Scene difference descriptions:

++++++++++++++++++++

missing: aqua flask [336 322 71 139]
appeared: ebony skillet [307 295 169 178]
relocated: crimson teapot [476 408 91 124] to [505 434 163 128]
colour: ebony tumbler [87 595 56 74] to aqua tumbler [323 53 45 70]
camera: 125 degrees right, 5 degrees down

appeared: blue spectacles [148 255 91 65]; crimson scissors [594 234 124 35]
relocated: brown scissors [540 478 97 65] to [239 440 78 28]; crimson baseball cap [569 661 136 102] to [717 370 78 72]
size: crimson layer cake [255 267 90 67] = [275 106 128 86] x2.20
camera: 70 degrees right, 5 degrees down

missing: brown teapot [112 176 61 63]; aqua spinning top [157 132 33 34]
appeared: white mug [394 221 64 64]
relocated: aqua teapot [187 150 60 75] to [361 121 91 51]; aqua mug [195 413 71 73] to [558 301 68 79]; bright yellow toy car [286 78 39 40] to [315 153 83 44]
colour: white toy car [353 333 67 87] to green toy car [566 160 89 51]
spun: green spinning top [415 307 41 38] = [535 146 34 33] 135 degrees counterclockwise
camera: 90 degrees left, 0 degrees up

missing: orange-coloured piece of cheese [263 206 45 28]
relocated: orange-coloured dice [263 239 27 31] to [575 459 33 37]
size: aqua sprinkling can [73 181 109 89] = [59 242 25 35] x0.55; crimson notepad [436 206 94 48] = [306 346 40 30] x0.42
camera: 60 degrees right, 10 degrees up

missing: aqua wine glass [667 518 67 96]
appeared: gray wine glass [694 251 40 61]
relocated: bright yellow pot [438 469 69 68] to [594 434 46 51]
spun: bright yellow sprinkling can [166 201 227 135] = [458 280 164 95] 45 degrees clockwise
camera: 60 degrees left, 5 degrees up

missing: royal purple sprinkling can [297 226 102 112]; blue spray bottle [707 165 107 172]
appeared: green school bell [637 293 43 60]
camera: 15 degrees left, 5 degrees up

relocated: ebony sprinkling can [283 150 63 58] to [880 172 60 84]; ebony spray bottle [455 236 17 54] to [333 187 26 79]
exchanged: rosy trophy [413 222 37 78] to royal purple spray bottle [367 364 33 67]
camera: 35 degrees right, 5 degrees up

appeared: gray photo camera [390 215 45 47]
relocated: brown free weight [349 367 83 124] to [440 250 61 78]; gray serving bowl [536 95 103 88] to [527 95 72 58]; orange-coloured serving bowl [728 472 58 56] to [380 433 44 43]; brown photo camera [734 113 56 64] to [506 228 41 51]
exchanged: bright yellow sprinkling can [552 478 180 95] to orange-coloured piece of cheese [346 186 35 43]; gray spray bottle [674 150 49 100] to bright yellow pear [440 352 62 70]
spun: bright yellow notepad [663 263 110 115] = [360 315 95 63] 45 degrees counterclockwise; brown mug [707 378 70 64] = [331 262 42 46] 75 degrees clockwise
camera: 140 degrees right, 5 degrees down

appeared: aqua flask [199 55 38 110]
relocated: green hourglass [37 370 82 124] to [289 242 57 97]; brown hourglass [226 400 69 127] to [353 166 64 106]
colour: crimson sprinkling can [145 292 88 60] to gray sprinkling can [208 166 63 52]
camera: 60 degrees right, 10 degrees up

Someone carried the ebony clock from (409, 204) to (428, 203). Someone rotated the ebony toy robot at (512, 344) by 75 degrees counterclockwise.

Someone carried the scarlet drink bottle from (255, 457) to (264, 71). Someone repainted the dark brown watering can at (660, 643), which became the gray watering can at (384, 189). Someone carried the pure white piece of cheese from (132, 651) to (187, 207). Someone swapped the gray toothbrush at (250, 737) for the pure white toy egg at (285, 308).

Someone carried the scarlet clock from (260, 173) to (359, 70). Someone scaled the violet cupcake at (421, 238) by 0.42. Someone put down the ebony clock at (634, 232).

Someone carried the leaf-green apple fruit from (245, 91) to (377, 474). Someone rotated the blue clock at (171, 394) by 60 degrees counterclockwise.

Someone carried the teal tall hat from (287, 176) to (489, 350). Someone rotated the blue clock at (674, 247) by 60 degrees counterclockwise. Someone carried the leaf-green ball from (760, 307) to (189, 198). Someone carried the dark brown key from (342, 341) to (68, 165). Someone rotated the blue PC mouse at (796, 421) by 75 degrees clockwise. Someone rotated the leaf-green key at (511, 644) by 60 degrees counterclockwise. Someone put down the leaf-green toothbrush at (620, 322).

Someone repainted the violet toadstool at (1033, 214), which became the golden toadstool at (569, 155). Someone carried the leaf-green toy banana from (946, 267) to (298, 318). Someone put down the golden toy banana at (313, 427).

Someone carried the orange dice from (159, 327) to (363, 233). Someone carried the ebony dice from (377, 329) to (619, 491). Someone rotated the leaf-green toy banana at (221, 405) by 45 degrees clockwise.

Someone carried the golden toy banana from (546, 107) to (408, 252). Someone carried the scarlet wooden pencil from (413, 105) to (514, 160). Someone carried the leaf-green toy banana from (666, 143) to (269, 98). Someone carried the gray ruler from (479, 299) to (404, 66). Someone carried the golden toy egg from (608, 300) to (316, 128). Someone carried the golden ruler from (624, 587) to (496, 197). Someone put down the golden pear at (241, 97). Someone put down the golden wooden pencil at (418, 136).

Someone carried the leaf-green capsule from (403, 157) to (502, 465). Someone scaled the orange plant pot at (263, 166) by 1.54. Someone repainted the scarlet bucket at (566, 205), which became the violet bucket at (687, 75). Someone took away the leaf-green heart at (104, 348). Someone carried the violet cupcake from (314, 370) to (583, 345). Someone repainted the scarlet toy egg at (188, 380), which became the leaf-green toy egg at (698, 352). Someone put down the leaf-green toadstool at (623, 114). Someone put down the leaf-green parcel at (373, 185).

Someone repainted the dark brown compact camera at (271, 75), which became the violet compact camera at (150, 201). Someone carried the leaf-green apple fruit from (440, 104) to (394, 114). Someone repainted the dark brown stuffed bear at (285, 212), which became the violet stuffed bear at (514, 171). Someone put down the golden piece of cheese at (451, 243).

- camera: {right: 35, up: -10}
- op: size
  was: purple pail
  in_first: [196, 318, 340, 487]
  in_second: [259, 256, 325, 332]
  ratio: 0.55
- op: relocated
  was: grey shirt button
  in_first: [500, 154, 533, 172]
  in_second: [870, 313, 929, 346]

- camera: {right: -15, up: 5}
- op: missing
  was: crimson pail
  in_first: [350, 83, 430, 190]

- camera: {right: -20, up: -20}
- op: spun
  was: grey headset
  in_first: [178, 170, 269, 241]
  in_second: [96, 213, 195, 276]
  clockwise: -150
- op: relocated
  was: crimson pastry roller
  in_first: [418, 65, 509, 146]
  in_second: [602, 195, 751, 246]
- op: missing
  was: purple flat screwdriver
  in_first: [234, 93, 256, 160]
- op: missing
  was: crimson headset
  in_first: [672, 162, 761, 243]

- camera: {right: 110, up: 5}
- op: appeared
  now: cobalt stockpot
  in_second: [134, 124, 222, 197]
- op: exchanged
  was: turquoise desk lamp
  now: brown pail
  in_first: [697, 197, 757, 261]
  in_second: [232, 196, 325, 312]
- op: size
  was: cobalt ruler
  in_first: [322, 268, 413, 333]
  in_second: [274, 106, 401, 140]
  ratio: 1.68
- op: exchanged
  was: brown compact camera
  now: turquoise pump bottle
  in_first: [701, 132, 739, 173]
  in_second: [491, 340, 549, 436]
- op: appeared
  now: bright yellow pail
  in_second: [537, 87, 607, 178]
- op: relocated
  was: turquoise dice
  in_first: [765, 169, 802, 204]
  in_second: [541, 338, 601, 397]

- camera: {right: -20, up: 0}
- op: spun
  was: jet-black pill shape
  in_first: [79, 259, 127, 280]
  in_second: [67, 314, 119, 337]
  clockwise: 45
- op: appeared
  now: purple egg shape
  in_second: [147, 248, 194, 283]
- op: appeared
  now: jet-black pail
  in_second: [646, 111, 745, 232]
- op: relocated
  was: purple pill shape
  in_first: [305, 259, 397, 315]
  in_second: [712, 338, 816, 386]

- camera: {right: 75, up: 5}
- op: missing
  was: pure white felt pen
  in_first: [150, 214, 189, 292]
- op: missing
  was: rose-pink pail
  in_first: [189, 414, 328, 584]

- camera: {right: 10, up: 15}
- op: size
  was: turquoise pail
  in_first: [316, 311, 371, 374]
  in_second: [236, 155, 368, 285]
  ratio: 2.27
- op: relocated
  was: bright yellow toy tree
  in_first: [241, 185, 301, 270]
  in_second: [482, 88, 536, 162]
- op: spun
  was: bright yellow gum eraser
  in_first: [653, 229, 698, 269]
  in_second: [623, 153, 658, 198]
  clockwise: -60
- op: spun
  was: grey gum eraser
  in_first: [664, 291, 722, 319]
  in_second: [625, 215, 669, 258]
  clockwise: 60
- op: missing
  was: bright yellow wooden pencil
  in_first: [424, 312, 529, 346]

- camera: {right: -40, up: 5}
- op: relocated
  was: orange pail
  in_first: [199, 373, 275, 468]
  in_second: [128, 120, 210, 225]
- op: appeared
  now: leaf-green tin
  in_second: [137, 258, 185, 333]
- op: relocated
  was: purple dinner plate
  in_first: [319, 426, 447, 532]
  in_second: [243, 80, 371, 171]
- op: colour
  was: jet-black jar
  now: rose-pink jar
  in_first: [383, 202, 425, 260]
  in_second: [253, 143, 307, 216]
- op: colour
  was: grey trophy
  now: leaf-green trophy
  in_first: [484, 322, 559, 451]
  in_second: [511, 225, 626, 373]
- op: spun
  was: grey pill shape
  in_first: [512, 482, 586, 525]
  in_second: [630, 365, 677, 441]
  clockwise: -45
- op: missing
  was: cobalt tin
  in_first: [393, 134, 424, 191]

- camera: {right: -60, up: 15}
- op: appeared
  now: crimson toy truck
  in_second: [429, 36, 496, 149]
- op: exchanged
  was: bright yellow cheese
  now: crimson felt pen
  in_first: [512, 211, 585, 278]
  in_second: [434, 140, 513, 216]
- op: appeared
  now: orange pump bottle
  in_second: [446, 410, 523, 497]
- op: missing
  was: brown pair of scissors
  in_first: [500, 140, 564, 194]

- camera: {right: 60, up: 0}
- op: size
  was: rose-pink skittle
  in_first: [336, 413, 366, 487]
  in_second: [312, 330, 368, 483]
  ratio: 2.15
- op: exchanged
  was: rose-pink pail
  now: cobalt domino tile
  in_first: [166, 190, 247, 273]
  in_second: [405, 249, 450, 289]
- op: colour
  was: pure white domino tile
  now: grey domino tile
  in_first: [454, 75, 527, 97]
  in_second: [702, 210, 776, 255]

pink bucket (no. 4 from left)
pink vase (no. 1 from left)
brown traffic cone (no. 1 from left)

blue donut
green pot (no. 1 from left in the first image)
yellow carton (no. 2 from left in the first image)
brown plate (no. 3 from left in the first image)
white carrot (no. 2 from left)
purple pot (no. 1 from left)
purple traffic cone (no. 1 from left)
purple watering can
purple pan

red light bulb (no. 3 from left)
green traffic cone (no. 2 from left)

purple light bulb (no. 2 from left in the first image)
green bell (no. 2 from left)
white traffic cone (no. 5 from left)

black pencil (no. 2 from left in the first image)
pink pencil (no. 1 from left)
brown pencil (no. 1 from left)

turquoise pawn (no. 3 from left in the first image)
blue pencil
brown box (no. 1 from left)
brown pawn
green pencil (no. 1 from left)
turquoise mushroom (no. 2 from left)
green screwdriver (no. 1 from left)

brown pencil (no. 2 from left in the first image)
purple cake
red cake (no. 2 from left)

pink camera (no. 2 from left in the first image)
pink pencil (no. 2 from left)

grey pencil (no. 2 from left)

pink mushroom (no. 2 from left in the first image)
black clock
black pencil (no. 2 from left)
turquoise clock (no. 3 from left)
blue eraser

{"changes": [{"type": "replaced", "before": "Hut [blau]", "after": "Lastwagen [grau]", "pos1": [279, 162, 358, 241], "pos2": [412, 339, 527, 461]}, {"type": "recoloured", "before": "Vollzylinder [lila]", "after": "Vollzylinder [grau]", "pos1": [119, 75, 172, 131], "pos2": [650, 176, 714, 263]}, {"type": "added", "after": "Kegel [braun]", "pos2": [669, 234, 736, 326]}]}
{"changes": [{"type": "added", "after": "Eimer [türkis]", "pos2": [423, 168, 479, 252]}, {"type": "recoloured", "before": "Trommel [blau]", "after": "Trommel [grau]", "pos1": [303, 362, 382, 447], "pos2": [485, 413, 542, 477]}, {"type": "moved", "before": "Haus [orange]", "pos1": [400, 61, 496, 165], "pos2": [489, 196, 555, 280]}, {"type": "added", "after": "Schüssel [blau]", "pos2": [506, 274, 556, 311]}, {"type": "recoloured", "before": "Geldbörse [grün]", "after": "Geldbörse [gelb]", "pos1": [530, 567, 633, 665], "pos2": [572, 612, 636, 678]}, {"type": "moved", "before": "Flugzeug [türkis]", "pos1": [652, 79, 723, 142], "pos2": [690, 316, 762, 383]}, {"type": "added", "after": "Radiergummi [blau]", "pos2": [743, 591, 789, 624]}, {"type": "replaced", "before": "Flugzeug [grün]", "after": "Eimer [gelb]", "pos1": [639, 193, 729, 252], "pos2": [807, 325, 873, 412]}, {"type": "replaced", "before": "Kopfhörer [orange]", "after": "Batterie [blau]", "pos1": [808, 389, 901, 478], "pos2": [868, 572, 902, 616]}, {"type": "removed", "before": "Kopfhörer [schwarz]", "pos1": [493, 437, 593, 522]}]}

++++++++++++++++++++

→ Exercise prompt
In the entries above, please find the line with "in_second: [312, 330, 368, 483]" and the line with "brown pencil (no. 2", then write out exactly those two lines and every line between them, and nothing more.

→ Finished task
  in_second: [312, 330, 368, 483]
  ratio: 2.15
- op: exchanged
  was: rose-pink pail
  now: cobalt domino tile
  in_first: [166, 190, 247, 273]
  in_second: [405, 249, 450, 289]
- op: colour
  was: pure white domino tile
  now: grey domino tile
  in_first: [454, 75, 527, 97]
  in_second: [702, 210, 776, 255]

pink bucket (no. 4 from left)
pink vase (no. 1 from left)
brown traffic cone (no. 1 from left)

blue donut
green pot (no. 1 from left in the first image)
yellow carton (no. 2 from left in the first image)
brown plate (no. 3 from left in the first image)
white carrot (no. 2 from left)
purple pot (no. 1 from left)
purple traffic cone (no. 1 from left)
purple watering can
purple pan

red light bulb (no. 3 from left)
green traffic cone (no. 2 from left)

purple light bulb (no. 2 from left in the first image)
green bell (no. 2 from left)
white traffic cone (no. 5 from left)

black pencil (no. 2 from left in the first image)
pink pencil (no. 1 from left)
brown pencil (no. 1 from left)

turquoise pawn (no. 3 from left in the first image)
blue pencil
brown box (no. 1 from left)
brown pawn
green pencil (no. 1 from left)
turquoise mushroom (no. 2 from left)
green screwdriver (no. 1 from left)

brown pencil (no. 2 from left in the first image)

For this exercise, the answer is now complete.